■ **Activity**
An exact copy is required of the lines from the one with "first_place: [253, 169]" through the last line of the material below, and of nothing else.

----------

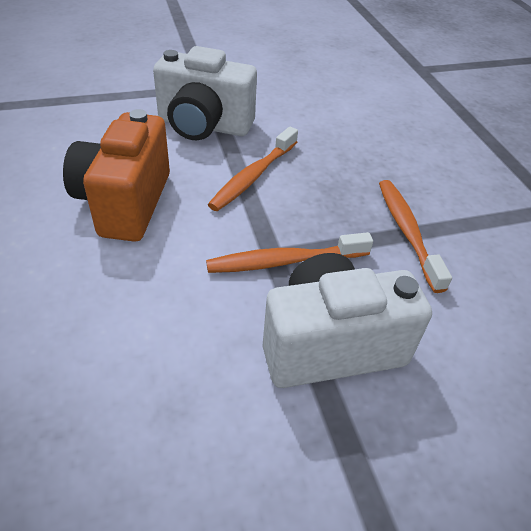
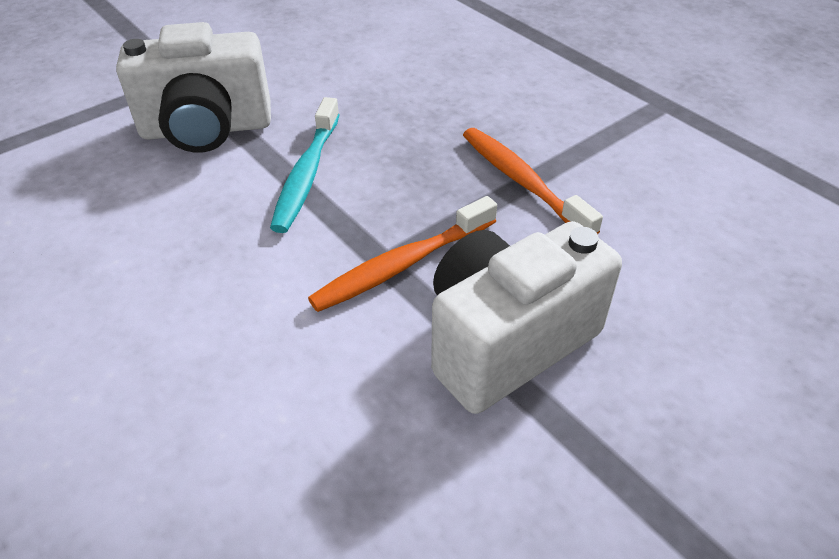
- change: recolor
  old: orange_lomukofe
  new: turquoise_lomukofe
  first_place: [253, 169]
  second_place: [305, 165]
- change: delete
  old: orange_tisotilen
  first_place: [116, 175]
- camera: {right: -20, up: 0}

----------

■ **Answer space**
  first_place: [253, 169]
  second_place: [305, 165]
- change: delete
  old: orange_tisotilen
  first_place: [116, 175]
- camera: {right: -20, up: 0}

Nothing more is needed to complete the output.